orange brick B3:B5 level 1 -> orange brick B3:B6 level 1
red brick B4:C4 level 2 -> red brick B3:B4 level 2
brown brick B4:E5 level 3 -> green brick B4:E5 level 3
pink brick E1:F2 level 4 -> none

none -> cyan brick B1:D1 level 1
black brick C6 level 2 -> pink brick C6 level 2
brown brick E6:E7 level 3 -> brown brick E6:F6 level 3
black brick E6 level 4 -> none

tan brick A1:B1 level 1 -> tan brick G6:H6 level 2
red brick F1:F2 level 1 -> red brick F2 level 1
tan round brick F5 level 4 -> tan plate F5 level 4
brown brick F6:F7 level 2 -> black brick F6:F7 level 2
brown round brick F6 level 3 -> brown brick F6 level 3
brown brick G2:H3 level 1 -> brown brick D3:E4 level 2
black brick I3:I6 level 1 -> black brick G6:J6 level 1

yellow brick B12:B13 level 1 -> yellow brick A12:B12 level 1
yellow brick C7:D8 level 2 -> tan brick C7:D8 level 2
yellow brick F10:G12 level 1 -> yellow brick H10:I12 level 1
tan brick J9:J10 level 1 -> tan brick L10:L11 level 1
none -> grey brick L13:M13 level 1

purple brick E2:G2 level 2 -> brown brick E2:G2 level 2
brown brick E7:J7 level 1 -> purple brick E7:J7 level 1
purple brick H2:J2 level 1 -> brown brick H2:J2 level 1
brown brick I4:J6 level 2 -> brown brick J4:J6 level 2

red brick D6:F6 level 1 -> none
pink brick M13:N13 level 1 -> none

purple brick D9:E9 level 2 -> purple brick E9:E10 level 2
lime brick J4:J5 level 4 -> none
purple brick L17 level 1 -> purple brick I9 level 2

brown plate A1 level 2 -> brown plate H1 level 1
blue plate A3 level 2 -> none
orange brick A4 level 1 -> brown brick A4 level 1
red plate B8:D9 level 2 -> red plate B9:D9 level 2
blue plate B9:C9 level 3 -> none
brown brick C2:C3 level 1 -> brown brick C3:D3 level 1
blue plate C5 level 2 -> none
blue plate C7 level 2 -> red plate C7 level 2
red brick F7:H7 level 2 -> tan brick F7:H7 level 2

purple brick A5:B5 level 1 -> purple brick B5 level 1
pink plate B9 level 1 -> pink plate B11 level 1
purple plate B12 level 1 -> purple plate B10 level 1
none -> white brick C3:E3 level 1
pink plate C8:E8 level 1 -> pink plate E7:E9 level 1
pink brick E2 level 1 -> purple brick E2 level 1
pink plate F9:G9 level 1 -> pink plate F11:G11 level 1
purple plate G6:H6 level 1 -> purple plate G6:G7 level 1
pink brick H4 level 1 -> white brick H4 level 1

──────────────────────────────

*TASK STATEMENT*: From the top of the material above, please transcribe each line exactly. Include the line with "lime brick J4:J5 level 4 -> none" and end there.

*RESULT FOR THIS TASK*:
orange brick B3:B5 level 1 -> orange brick B3:B6 level 1
red brick B4:C4 level 2 -> red brick B3:B4 level 2
brown brick B4:E5 level 3 -> green brick B4:E5 level 3
pink brick E1:F2 level 4 -> none

none -> cyan brick B1:D1 level 1
black brick C6 level 2 -> pink brick C6 level 2
brown brick E6:E7 level 3 -> brown brick E6:F6 level 3
black brick E6 level 4 -> none

tan brick A1:B1 level 1 -> tan brick G6:H6 level 2
red brick F1:F2 level 1 -> red brick F2 level 1
tan round brick F5 level 4 -> tan plate F5 level 4
brown brick F6:F7 level 2 -> black brick F6:F7 level 2
brown round brick F6 level 3 -> brown brick F6 level 3
brown brick G2:H3 level 1 -> brown brick D3:E4 level 2
black brick I3:I6 level 1 -> black brick G6:J6 level 1

yellow brick B12:B13 level 1 -> yellow brick A12:B12 level 1
yellow brick C7:D8 level 2 -> tan brick C7:D8 level 2
yellow brick F10:G12 level 1 -> yellow brick H10:I12 level 1
tan brick J9:J10 level 1 -> tan brick L10:L11 level 1
none -> grey brick L13:M13 level 1

purple brick E2:G2 level 2 -> brown brick E2:G2 level 2
brown brick E7:J7 level 1 -> purple brick E7:J7 level 1
purple brick H2:J2 level 1 -> brown brick H2:J2 level 1
brown brick I4:J6 level 2 -> brown brick J4:J6 level 2

red brick D6:F6 level 1 -> none
pink brick M13:N13 level 1 -> none

purple brick D9:E9 level 2 -> purple brick E9:E10 level 2
lime brick J4:J5 level 4 -> none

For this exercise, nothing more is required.